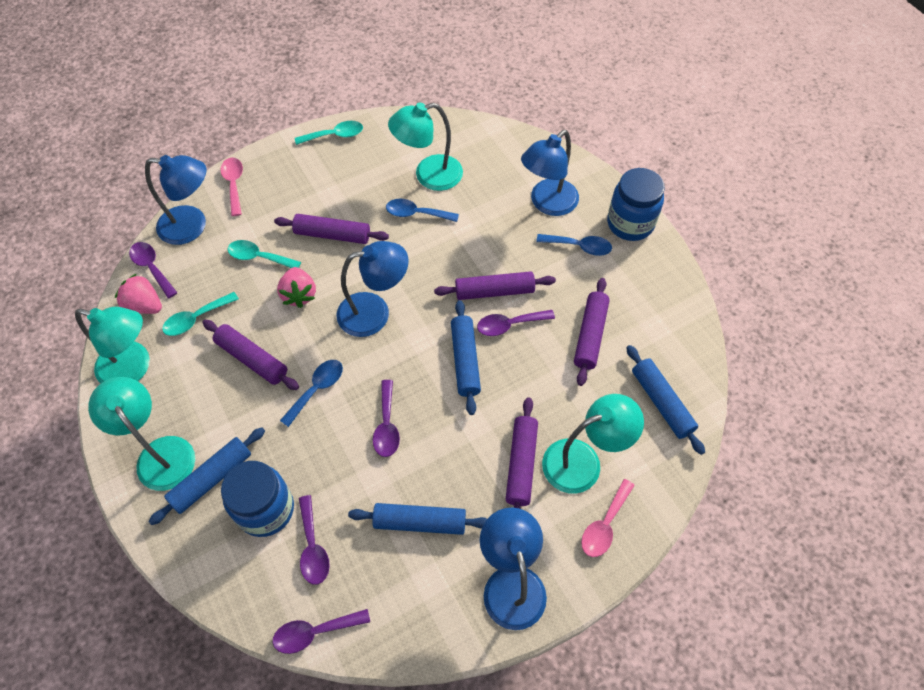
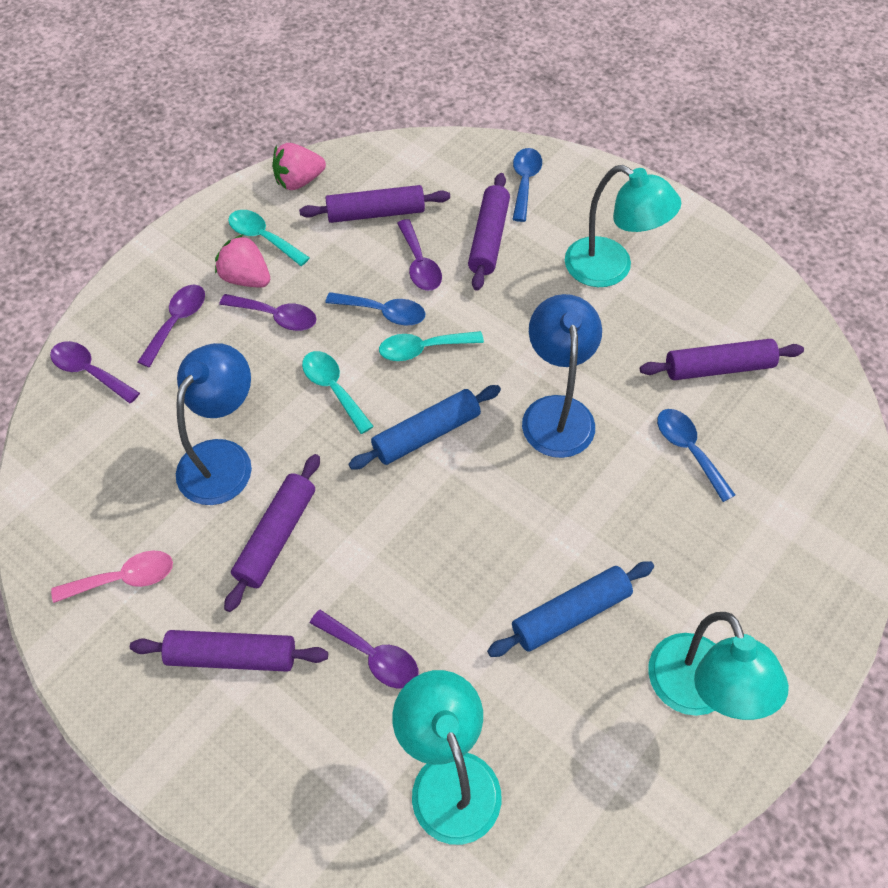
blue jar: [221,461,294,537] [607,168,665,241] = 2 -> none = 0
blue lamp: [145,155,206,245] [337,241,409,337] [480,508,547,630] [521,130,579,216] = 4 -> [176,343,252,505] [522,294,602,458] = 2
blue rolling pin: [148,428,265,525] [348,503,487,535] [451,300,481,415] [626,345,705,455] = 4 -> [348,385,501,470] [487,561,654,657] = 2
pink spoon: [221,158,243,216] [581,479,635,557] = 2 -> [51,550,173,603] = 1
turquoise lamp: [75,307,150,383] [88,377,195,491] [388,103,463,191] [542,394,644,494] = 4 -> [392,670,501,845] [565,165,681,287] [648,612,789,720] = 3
-*-*-
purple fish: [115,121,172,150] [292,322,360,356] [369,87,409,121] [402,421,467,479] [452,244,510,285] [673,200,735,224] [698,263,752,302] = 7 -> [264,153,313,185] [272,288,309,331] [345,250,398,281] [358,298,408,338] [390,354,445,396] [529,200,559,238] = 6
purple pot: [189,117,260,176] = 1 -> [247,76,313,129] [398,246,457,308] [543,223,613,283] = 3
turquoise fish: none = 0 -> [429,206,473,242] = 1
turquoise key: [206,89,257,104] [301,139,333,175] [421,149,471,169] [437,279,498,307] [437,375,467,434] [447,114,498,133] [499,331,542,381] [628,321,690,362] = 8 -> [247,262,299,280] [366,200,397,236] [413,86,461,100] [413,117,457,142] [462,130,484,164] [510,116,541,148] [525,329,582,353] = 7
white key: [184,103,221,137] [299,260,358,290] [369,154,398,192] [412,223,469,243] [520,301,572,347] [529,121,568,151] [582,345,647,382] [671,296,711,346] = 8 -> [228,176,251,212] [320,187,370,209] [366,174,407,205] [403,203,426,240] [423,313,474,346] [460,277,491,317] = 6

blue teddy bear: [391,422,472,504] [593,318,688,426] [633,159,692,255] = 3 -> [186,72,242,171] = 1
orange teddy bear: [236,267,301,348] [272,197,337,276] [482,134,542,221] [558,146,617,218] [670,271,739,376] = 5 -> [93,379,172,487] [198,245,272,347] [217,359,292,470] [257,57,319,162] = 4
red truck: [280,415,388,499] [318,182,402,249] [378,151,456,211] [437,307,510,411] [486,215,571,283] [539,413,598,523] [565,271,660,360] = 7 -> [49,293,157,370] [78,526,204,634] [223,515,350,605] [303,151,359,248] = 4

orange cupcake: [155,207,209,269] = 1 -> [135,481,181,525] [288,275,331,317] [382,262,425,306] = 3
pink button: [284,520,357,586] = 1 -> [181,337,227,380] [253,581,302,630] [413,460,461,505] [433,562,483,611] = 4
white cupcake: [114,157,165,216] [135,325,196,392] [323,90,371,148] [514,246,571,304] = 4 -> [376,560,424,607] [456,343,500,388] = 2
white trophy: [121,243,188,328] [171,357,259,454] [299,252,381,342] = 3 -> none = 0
-*-*-
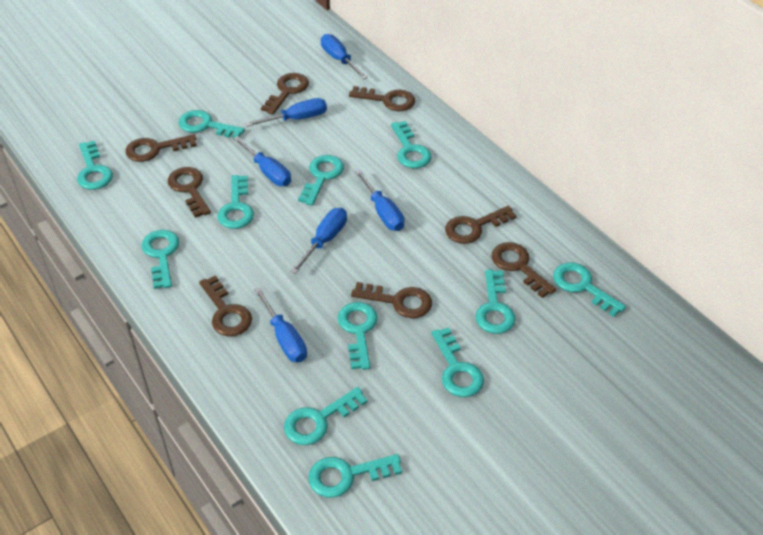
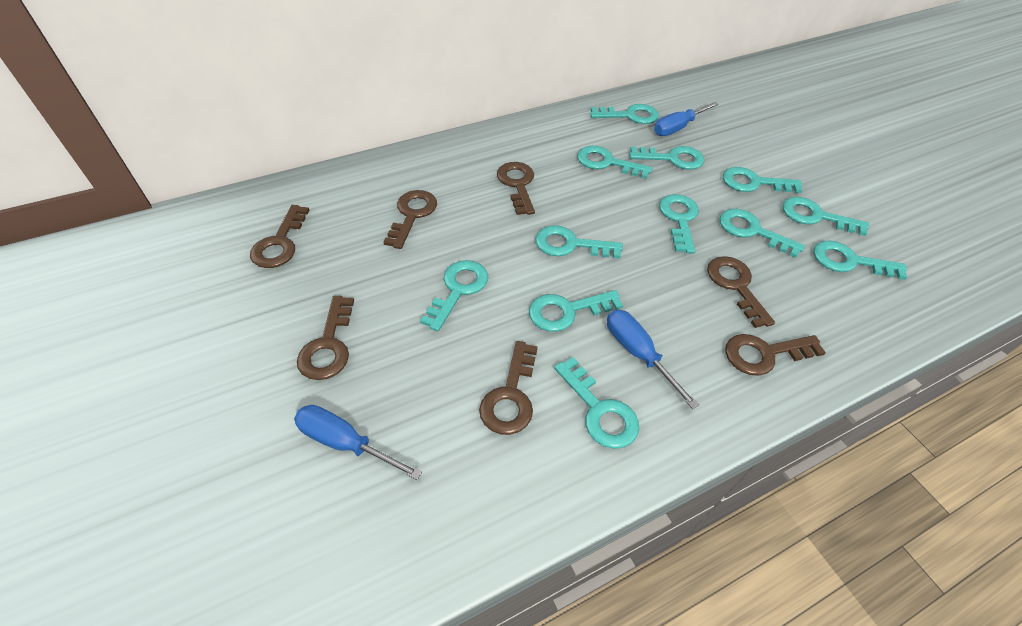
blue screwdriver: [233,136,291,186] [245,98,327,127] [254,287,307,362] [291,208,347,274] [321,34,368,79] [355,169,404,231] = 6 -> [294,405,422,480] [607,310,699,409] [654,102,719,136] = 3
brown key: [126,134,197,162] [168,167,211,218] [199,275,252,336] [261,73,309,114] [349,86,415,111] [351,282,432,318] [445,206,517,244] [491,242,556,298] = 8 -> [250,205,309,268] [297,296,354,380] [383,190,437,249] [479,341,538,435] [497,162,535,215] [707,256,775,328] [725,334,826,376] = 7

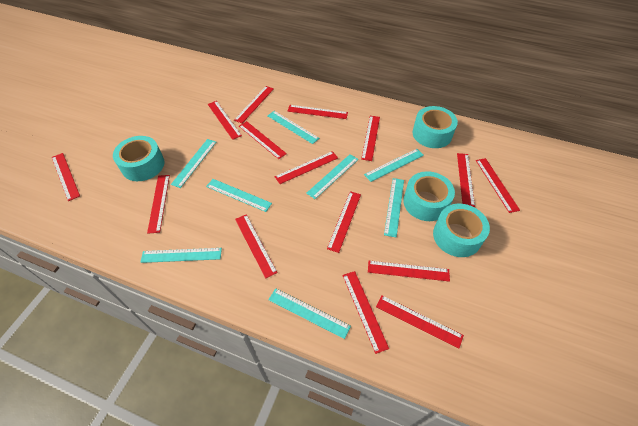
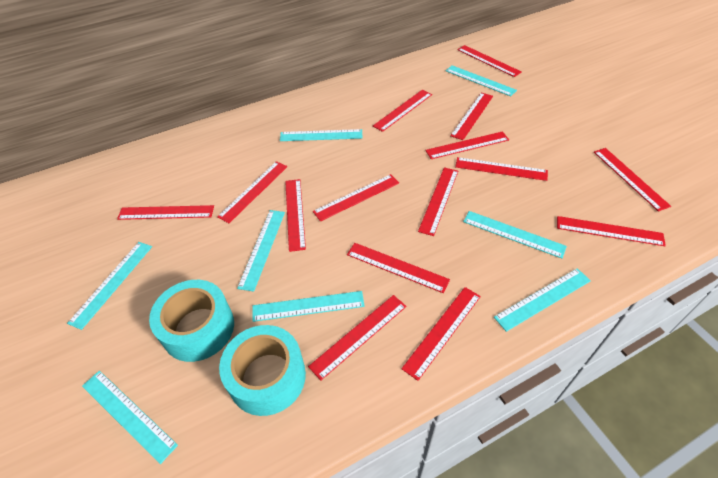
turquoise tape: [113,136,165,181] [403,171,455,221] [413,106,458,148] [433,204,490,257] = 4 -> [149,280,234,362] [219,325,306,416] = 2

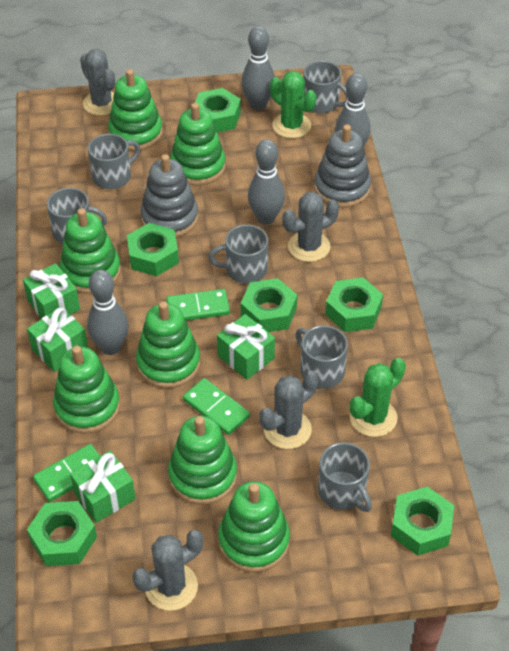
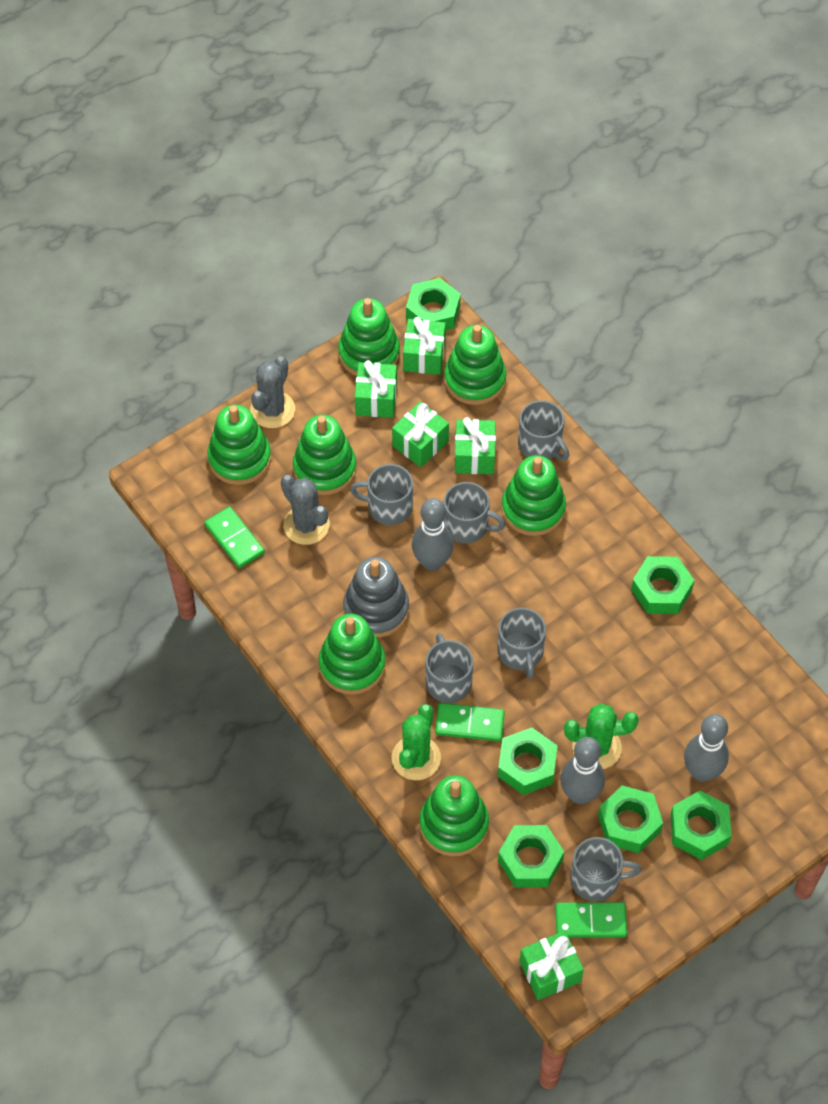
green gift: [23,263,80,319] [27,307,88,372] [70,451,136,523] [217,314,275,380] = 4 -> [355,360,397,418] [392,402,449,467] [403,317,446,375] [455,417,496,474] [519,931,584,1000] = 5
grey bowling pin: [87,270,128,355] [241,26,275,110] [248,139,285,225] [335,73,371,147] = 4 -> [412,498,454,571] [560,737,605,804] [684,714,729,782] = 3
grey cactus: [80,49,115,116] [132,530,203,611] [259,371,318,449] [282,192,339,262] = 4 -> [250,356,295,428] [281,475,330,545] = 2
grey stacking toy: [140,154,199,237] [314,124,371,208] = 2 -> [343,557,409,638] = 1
-*-*-
**WORK TO COMPLETE:** Of the lines above, extract only those from the line with "blue jar: [221,461,294,537]" to the line with "turquoise lamp: [75,307,150,383]", both included, exactly as written.

**WRITTEN SOLUTION:**
blue jar: [221,461,294,537] [607,168,665,241] = 2 -> none = 0
blue lamp: [145,155,206,245] [337,241,409,337] [480,508,547,630] [521,130,579,216] = 4 -> [176,343,252,505] [522,294,602,458] = 2
blue rolling pin: [148,428,265,525] [348,503,487,535] [451,300,481,415] [626,345,705,455] = 4 -> [348,385,501,470] [487,561,654,657] = 2
pink spoon: [221,158,243,216] [581,479,635,557] = 2 -> [51,550,173,603] = 1
turquoise lamp: [75,307,150,383] [88,377,195,491] [388,103,463,191] [542,394,644,494] = 4 -> [392,670,501,845] [565,165,681,287] [648,612,789,720] = 3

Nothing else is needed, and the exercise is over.